• [INSTRUCTIONS TO FOLLOW]: Show each line from the rows below that contains the string "appoggiatura", copied in full.

▼▼▼

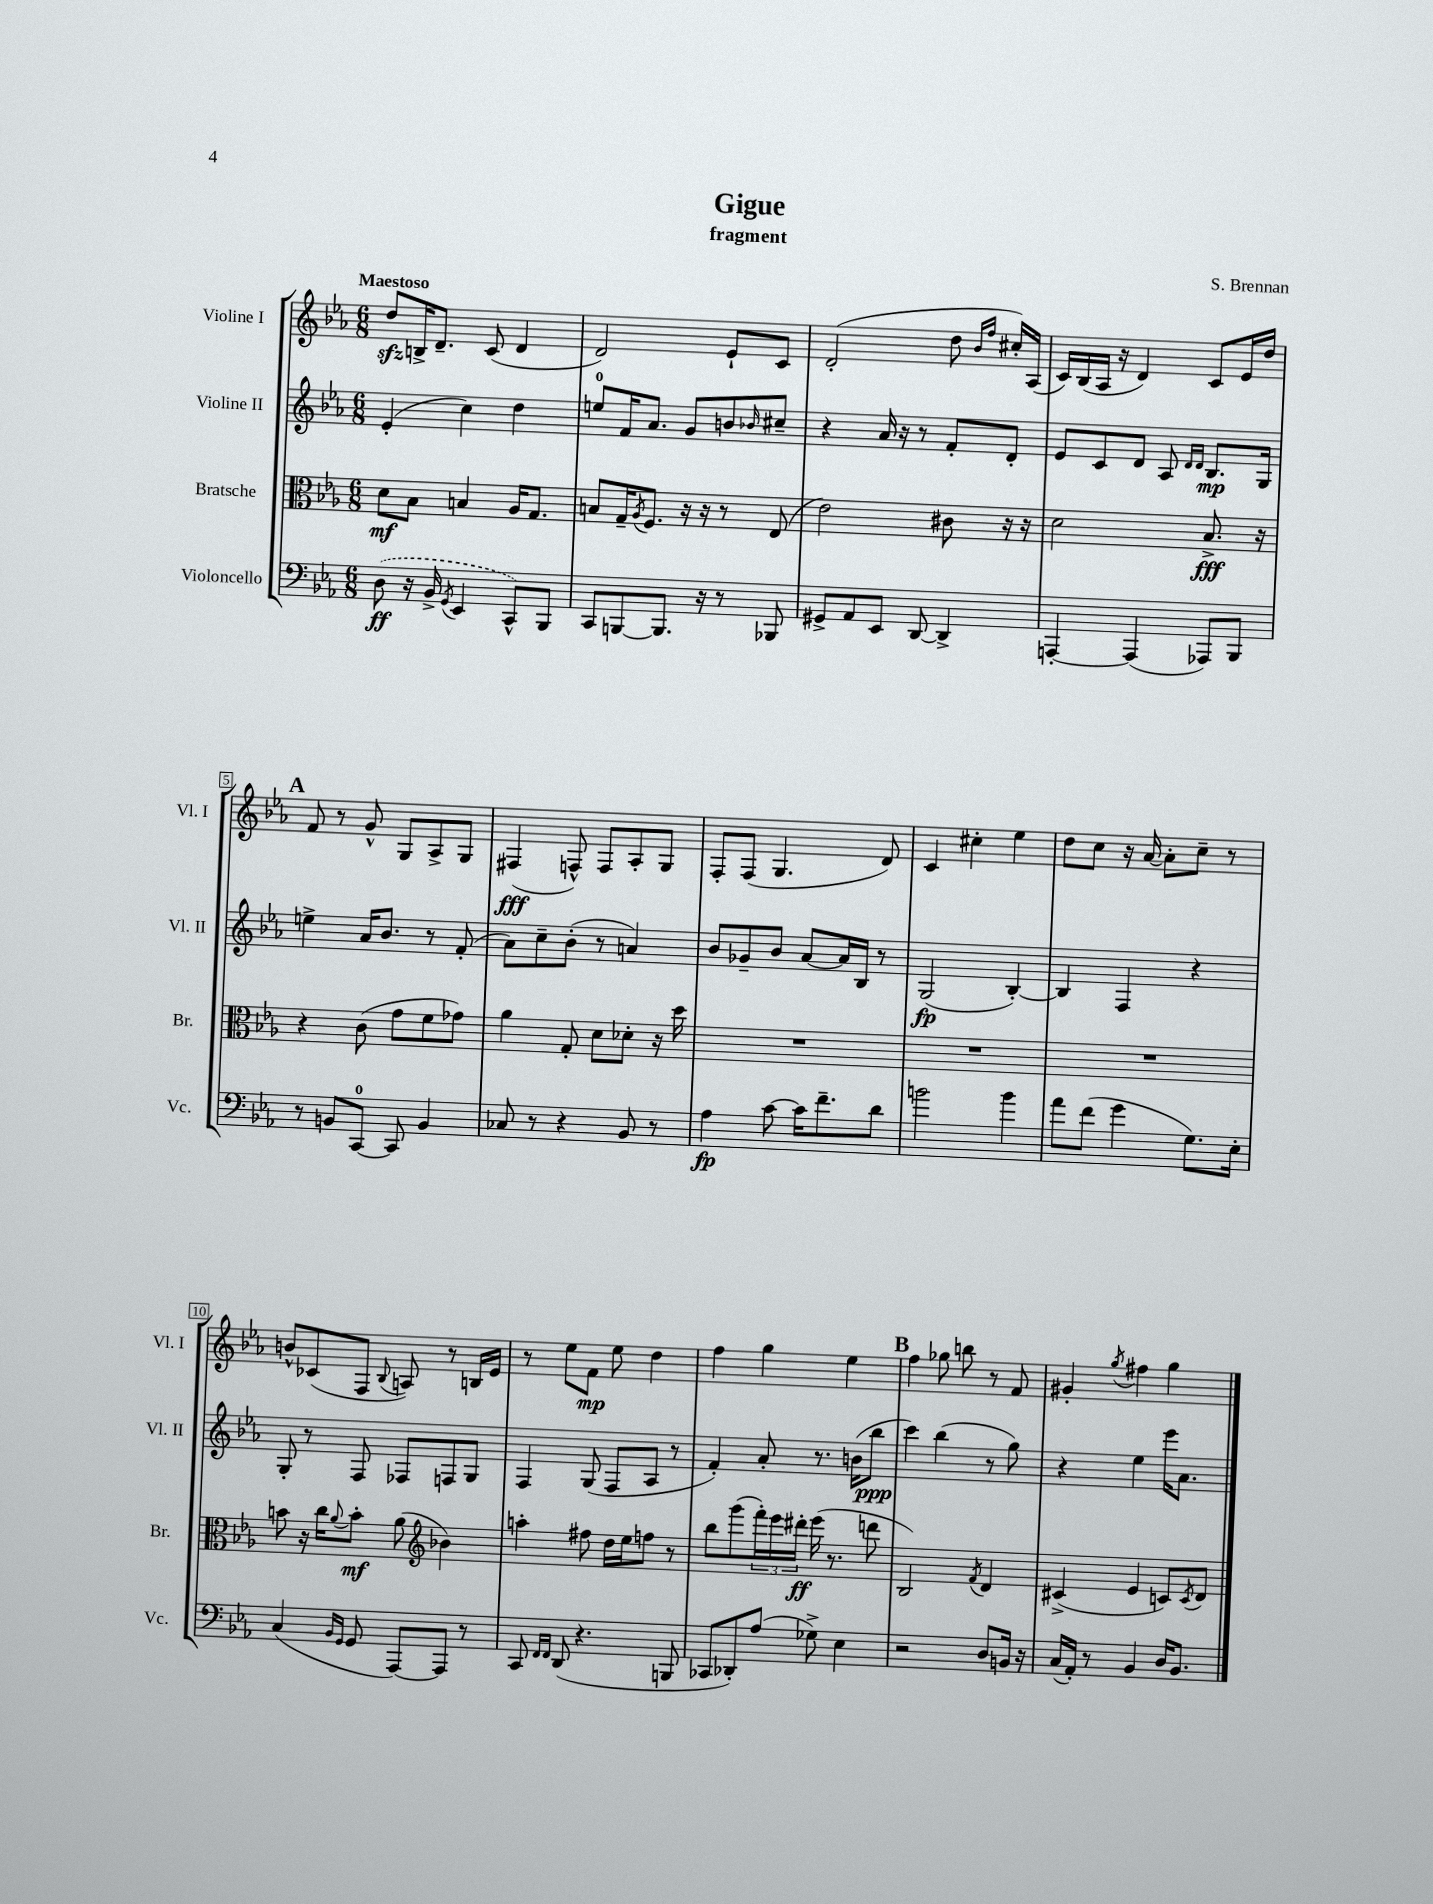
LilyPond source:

\header { title = "Gigue" composer = "S. Brennan" subtitle = "fragment" }
<<
\new StaffGroup <<
\new Staff = "s0" \with { instrumentName = "Violine I" shortInstrumentName = "Vl. I" } {
    \clef treble \key ees \major \numericTimeSignature \time 6/8 \tempo "Maestoso"
    d''8\sfz b16-> d'8.-- c'8( d'4 |
    d'2) ees'8-! c'8 |
    d'2-.( d''8 \grace { bes'16 f''16 } cis''16-.) aes16( |
    c'16) bes16( aes16 r16 d'4) c'8 ees'16 d''16 |
    \mark \markup { \bold "A" } f'8 r8 g'8-^ g8 aes8-> g8 |
    fis4\fff( f8-^) f8 aes8-. g8 |
    f8-. f8( g4. d'8) |
    c'4 cis''4-. ees''4 |
    d''8 c''8 r16 aes'16~ aes'8-. c''8-- r8 |
    b'8-^ ces'8( f8 \appoggiatura { bes8 } a8) r8 b16 ees'16 |
    r8 ees''8 f'8\mp ees''8 d''4 |
    f''4 g''4 ees''4 |
    \mark \markup { \bold "B" } f''4 ges''8 b''8 r8 f'8 |
    gis'4-. \acciaccatura { g''8 } fis''4 g''4 \bar "|." |
}
\new Staff = "s1" \with { instrumentName = "Violine II" shortInstrumentName = "Vl. II" } {
    \clef treble \key ees \major \numericTimeSignature \time 6/8
    ees'4-.( c''4) d''4 |
    e''8-0 f'16 aes'8. g'8 b'8 \grace { bes'16 } cis''8-- |
    r4 aes'16 r16 r8 f'8-. d'8-. |
    ees'8 c'8 d'8 aes8 \grace { d'16 d'16 } bes8.\mp g16 |
    \mark \markup { \bold "A" } e''4-> aes'16 bes'8. r8 f'8-.( |
    aes'8) c''8-- bes'8-.( r8 a'4) |
    bes'8 ges'8-- bes'8 aes'8~ aes'16 bes16 r8 |
    g2\fp( bes4~-.) |
    bes4 f4 r4 |
    g8-. r8 f8 fes8 f8 g8 |
    f4 g8( f8 aes8 r8 |
    f'4-.) aes'8-. r8. b'16( bes''8\ppp |
    \mark \markup { \bold "B" } c'''4) bes''4( r8 g''8) |
    r4 ees''4 ees'''16 aes'8. \bar "|." |
}
\new Staff = "s2" \with { instrumentName = "Bratsche" shortInstrumentName = "Br." } {
    \clef alto \key ees \major \numericTimeSignature \time 6/8
    d'8\mf bes8 b4 aes16 g8. |
    b8 g16-- \acciaccatura { aes8 } f8. r16 r16 r8 ees8( |
    ees'2) cis'8 r16 r16 |
    d'2 bes8.->\fff r16 |
    \mark \markup { \bold "A" } r4 c'8( g'8 f'8 ges'8) |
    aes'4 g8-. d'8 des'8-. r16 d''16 |
    R2. |
    R2. |
    R2. |
    b'8 r16 c''16 \appoggiatura { aes'8 } b'8-.\mf aes'8( \clef treble bes'4) |
    a''4-. fis''8 d''16 ees''16 f''8 r8 |
    bes''8 g'''8( \tuplet 3/2 { f'''16-.) ees'''16 dis'''16-.\ff } ees'''16( r8. d'''8 |
    \mark \markup { \bold "B" } bes2) \acciaccatura { f'8 } d'4 |
    cis'4->( ees'4 c'8) \acciaccatura { c'8 } d'8 \bar "|." |
}
\new Staff = "s3" \with { instrumentName = "Violoncello" shortInstrumentName = "Vc." } {
    \clef bass \key ees \major \numericTimeSignature \time 6/8
    \once \slurDashed d8\ff( r16 bes,16-> \acciaccatura { g,8 } ees,4 c,8-^) bes,,8 |
    c,8 b,,8~ b,,8. r16 r8 bes,,8 |
    gis,8-> aes,8 ees,8 d,8~ d,4-> |
    a,,4~-. a,,4( aes,,8) bes,,8 |
    \mark \markup { \bold "A" } r8 b,8 c,8-0~ c,8 b,4 |
    ces8 r8 r4 bes,8 r8 |
    aes4\fp c'8~ c'16 f'8.-- d'8 |
    b'2 b'4 |
    aes'8 f'8( g'4 g8.) ees16-. |
    c4( \grace { bes,16 g,16 } g,8 aes,,8~) aes,,8 r8 |
    c,8 \grace { f,16 f,16 } d,8( r4. b,,8 |
    ces,8 des,8-.) aes8( ges8->) ees4 |
    \mark \markup { \bold "B" } r2 d8 b,16 r16 |
    c16( aes,16-.) r8 bes,4 d16 bes,8. \bar "|." |
}
>>
>>
\layout { \context { \Score \override BarNumber.stencil = #(make-stencil-boxer 0.1 0.3 ly:text-interface::print) } }
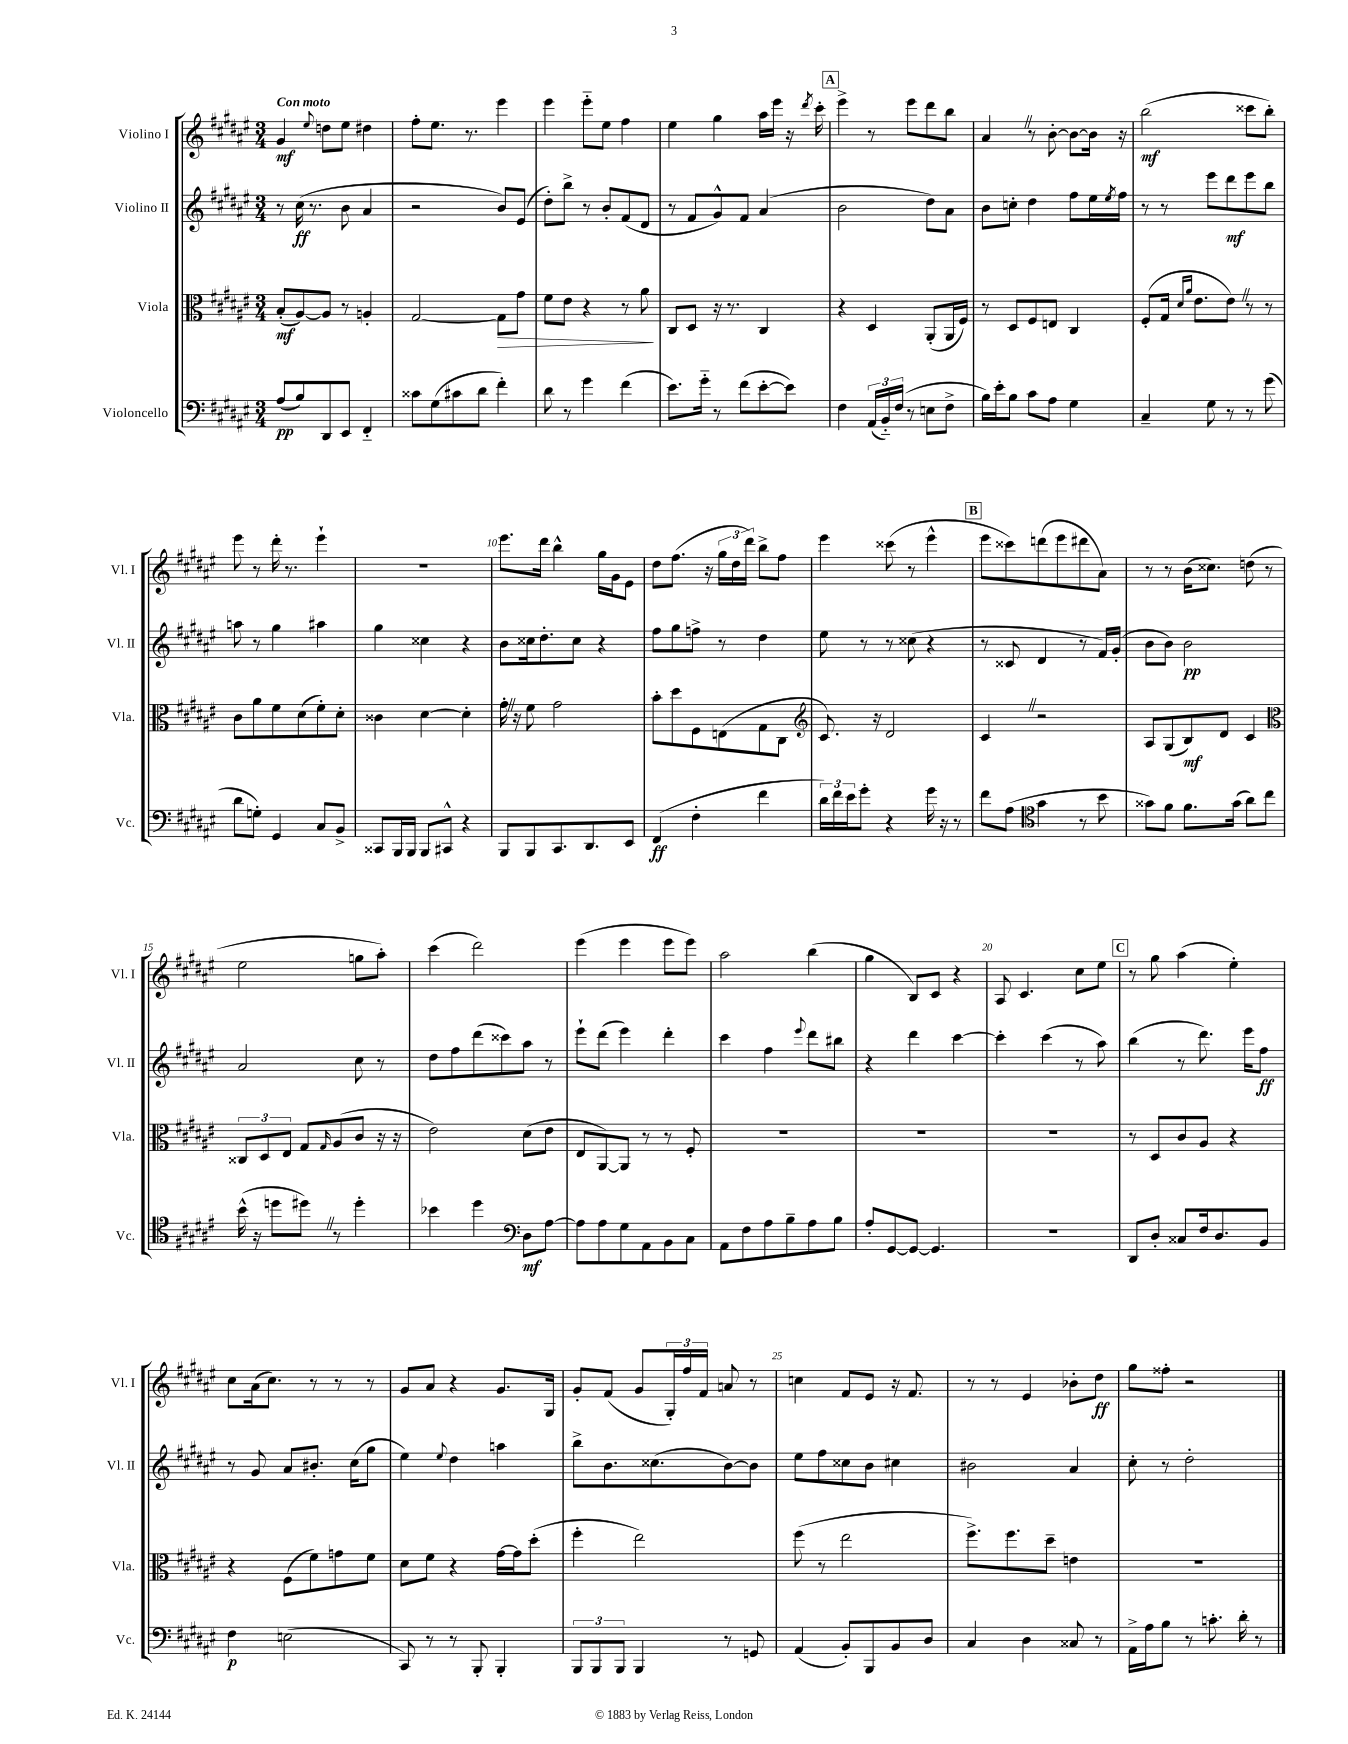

▲▲▲

• [THE RESPONSE]:
    b'8-^ ces'8( f8 \appoggiatura { bes8 } a8) r8 b16 ees'16 |
    b'8 r16 c''16 \appoggiatura { aes'8 } b'8-.\mf aes'8( \clef treble bes'4) |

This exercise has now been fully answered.